* _Task directions_:
Line by line, repeat the material below exactly and leave the images out.
==============================
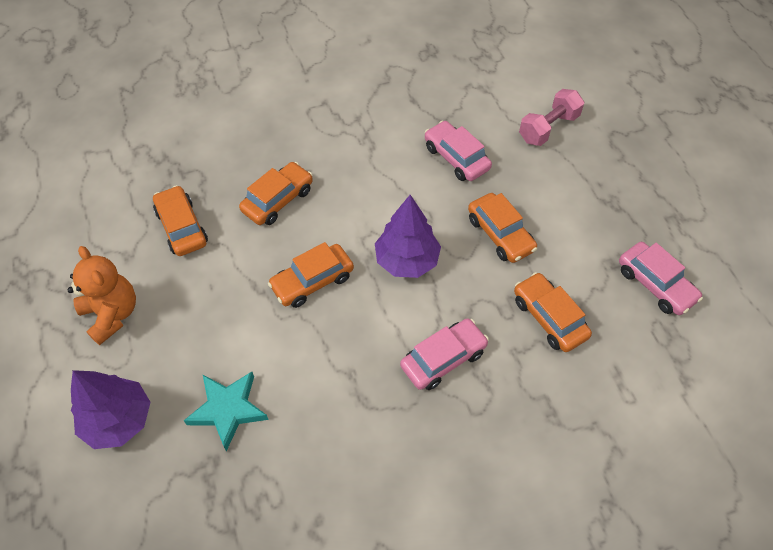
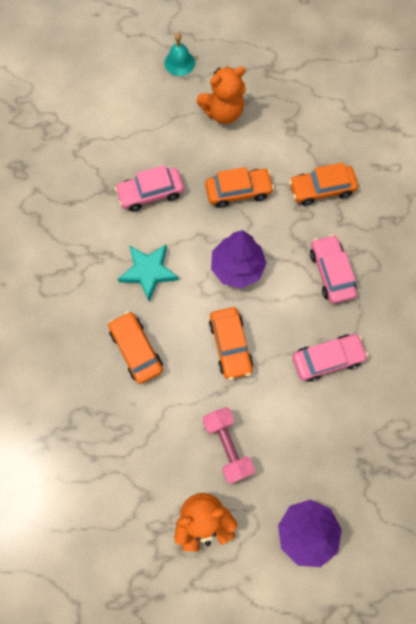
camera: 70 degrees left, 15 degrees up
(182, 227) = (133, 440): orange car -> none
(228, 409) = (324, 442): turquoise star -> turquoise star (148, 272)
(548, 128) = (149, 113): pink dumbbell -> pink dumbbell (227, 446)
(591, 191) = (223, 112): none -> orange teddy bear
(627, 134) = (179, 63): none -> turquoise bell
(655, 284) = (318, 110): pink car -> pink car (327, 359)

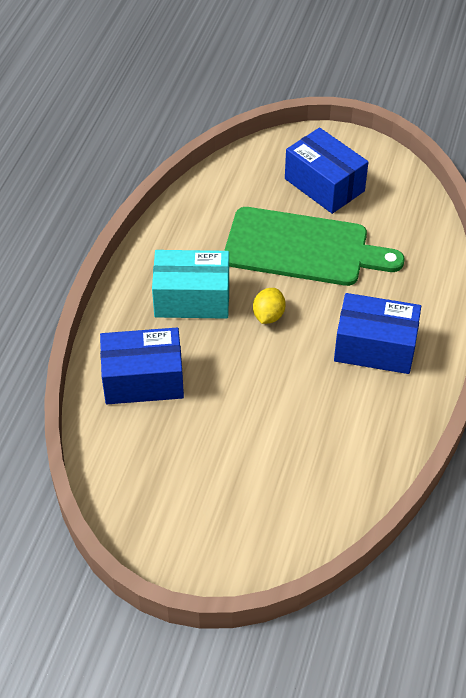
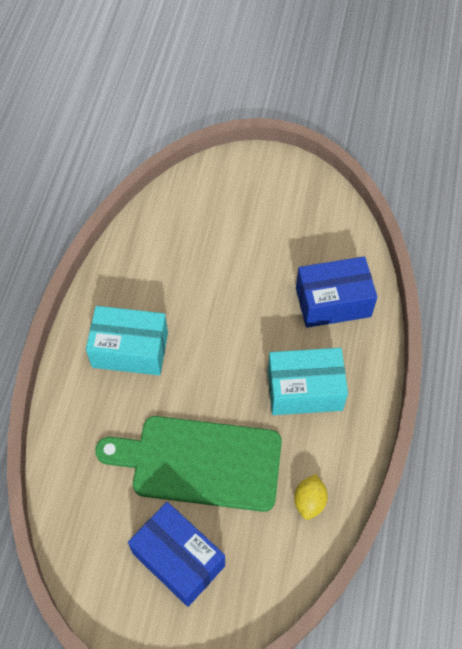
camera: 175 degrees right, 10 degrees up
(268, 316) = (229, 376): yellow lemon -> yellow lemon (309, 501)
(375, 347) = (130, 350): blue box -> turquoise box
==============================
* _Task response_:
camera: 70 degrees left, 15 degrees up
(182, 227) = (133, 440): orange car -> none
(228, 409) = (324, 442): turquoise star -> turquoise star (148, 272)
(548, 128) = (149, 113): pink dumbbell -> pink dumbbell (227, 446)
(591, 191) = (223, 112): none -> orange teddy bear
(627, 134) = (179, 63): none -> turquoise bell
(655, 284) = (318, 110): pink car -> pink car (327, 359)

camera: 175 degrees right, 10 degrees up
(268, 316) = (229, 376): yellow lemon -> yellow lemon (309, 501)
(375, 347) = (130, 350): blue box -> turquoise box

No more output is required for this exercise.